Pull out each line of the listing below that contains the string "with". Case counts.
* start DATASET RECORDS *
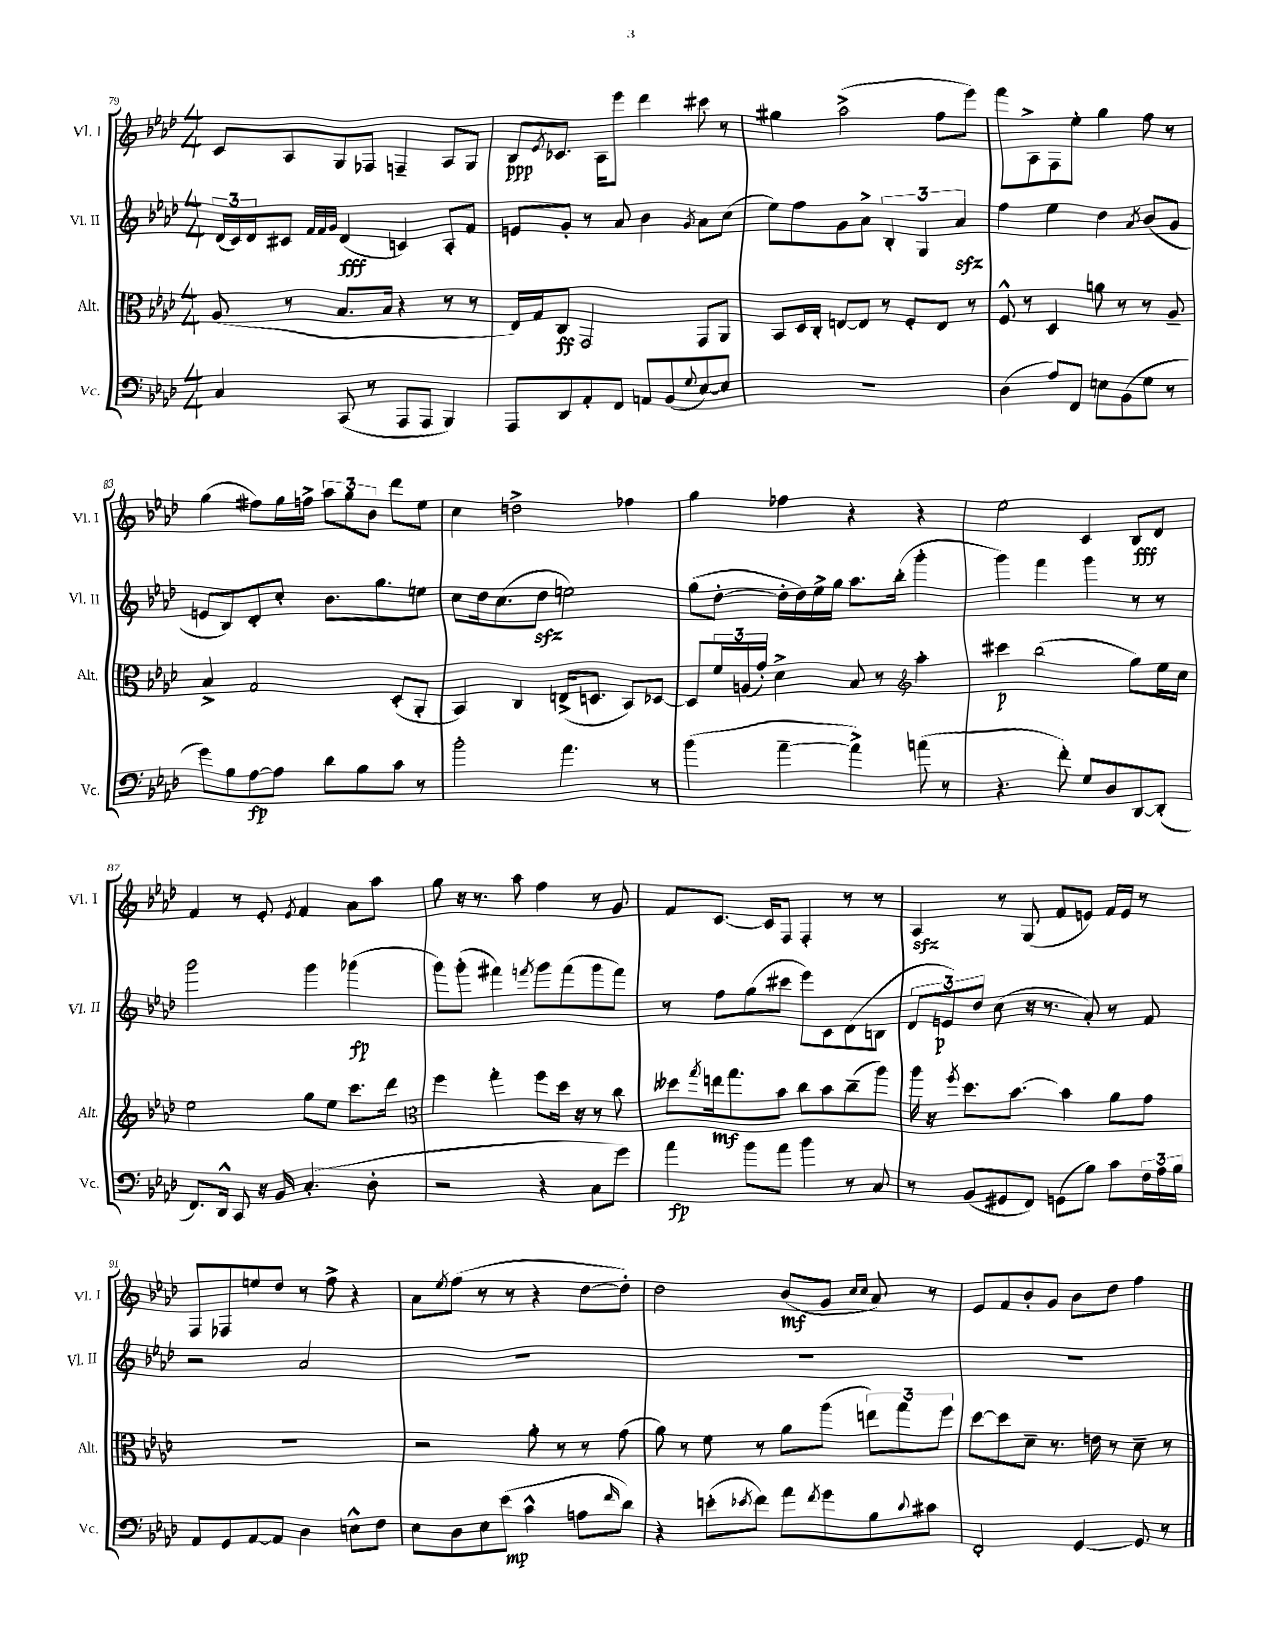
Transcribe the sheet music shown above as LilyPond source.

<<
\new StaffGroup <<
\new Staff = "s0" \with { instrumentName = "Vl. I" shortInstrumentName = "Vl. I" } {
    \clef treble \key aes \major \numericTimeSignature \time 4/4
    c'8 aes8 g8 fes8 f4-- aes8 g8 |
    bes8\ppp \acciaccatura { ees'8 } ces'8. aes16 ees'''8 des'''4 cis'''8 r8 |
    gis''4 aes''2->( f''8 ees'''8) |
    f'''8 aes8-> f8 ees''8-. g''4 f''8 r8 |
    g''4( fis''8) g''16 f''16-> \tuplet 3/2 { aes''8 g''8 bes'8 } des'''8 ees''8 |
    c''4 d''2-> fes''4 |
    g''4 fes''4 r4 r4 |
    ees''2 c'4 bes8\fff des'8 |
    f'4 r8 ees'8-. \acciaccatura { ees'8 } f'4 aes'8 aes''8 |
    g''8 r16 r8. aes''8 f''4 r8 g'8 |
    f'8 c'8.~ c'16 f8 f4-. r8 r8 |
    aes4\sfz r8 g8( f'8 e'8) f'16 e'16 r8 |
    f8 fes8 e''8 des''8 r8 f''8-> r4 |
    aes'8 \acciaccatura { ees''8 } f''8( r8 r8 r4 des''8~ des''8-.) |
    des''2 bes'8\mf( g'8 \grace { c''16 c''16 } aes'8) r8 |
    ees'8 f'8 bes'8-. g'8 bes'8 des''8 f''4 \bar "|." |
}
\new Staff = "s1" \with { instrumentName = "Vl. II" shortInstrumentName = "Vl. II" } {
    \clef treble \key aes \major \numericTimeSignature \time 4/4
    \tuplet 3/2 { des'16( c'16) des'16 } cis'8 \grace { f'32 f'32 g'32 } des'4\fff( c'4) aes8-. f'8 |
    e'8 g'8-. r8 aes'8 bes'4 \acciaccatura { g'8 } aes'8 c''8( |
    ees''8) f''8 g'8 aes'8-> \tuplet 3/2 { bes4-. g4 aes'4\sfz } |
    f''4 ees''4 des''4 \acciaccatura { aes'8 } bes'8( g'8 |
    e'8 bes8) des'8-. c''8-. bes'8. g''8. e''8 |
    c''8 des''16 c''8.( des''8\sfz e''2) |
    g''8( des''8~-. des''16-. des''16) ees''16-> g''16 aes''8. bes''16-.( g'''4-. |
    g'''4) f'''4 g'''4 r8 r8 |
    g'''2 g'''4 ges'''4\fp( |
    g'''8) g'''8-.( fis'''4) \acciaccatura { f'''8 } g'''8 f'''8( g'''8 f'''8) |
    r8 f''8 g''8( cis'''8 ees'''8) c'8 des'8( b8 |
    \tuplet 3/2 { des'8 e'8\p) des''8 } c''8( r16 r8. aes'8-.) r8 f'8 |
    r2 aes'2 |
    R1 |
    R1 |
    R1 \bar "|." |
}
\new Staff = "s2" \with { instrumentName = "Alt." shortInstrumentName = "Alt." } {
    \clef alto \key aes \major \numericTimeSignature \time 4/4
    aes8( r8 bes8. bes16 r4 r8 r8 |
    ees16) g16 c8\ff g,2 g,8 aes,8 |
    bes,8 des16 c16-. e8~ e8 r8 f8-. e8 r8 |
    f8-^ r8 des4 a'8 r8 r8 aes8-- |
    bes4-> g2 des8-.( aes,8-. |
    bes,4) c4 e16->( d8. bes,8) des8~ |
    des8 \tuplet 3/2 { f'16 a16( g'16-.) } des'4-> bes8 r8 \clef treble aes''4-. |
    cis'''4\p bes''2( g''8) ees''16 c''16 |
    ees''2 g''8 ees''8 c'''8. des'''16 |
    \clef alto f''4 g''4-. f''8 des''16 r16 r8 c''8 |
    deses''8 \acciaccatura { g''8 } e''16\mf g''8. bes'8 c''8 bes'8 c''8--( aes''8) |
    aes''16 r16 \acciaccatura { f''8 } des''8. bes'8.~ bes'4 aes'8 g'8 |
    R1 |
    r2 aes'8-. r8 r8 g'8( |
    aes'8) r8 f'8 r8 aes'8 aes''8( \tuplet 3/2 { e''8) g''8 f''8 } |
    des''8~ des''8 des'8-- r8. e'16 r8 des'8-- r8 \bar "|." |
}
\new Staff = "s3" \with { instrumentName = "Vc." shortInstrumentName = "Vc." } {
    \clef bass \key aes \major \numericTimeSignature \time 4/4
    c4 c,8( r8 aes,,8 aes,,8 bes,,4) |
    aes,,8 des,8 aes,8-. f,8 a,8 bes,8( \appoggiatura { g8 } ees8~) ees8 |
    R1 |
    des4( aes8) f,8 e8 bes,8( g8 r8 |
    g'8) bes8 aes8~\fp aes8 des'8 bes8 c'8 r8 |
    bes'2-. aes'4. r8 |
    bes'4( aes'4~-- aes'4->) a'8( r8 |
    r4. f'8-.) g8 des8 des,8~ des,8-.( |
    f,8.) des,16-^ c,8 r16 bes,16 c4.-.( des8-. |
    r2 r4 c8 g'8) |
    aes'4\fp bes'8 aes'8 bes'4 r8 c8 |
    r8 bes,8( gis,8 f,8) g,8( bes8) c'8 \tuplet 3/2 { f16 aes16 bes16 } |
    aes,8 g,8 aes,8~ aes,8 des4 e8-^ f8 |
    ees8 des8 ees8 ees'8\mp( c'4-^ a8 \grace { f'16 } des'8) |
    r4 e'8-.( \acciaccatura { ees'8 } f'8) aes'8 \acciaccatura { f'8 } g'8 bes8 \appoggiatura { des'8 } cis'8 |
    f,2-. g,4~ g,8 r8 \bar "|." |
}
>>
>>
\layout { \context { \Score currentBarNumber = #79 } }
* end DATASET RECORDS *
» **RESULT OF THE EXERCISE**
\new Staff = "s0" \with { instrumentName = "Vl. I" shortInstrumentName = "Vl. I" } {
\new Staff = "s1" \with { instrumentName = "Vl. II" shortInstrumentName = "Vl. II" } {
\new Staff = "s2" \with { instrumentName = "Alt." shortInstrumentName = "Alt." } {
\new Staff = "s3" \with { instrumentName = "Vc." shortInstrumentName = "Vc." } {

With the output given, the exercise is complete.